#### Provided records
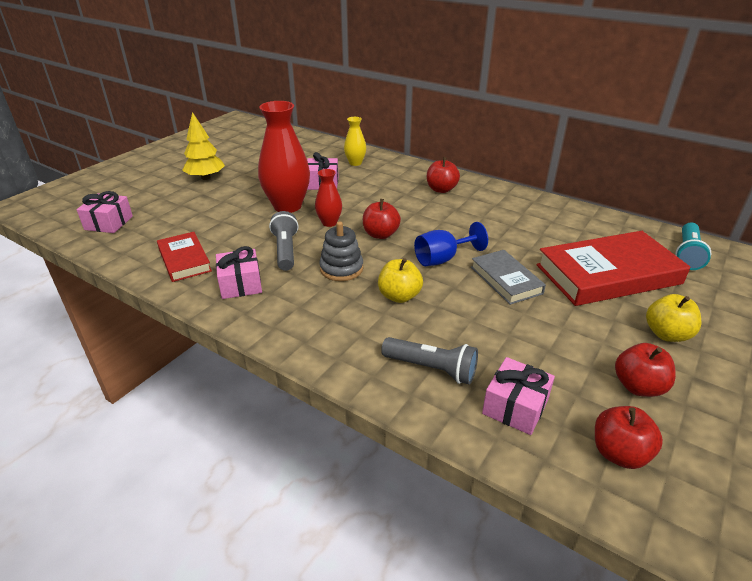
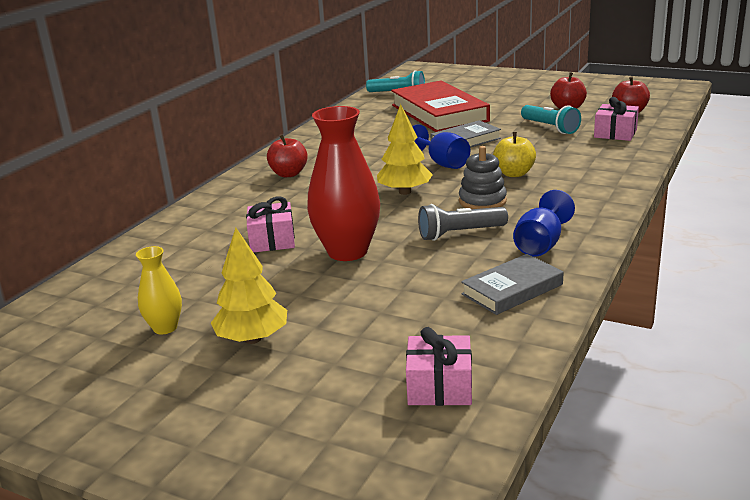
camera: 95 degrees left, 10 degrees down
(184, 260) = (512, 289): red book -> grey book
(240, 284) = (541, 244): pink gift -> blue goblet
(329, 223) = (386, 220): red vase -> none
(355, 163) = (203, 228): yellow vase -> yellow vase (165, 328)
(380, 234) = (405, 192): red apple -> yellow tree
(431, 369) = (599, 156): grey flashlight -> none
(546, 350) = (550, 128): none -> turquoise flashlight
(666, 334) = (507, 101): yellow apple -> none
########
#### Provided records
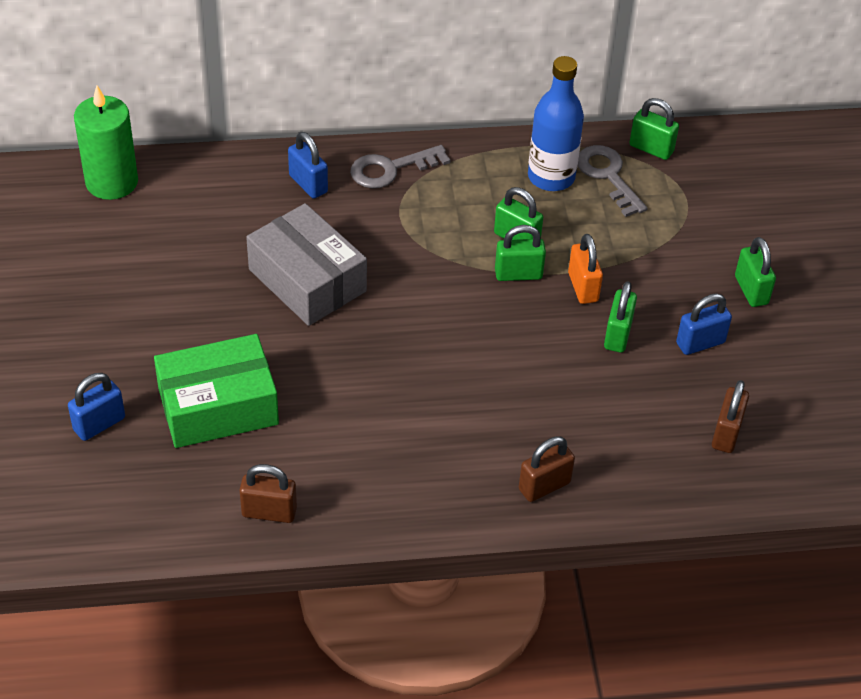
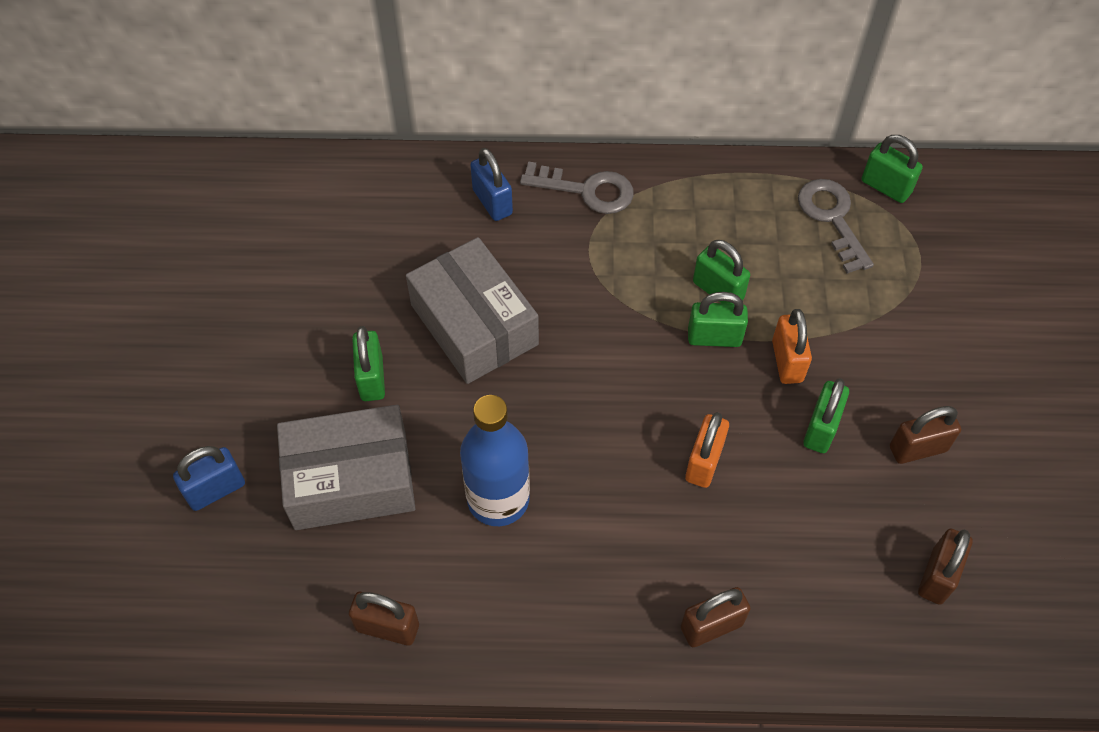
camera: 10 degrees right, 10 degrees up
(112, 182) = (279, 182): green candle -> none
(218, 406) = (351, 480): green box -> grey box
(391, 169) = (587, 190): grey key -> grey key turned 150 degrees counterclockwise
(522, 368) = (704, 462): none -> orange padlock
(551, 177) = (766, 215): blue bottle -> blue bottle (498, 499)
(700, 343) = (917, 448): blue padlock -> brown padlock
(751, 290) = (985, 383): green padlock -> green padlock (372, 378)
########
● **Description of the task**: Out of the records above, pick each line that contains the string "grey".

● **Output below**:
(184, 260) = (512, 289): red book -> grey book
(431, 369) = (599, 156): grey flashlight -> none
(218, 406) = (351, 480): green box -> grey box
(391, 169) = (587, 190): grey key -> grey key turned 150 degrees counterclockwise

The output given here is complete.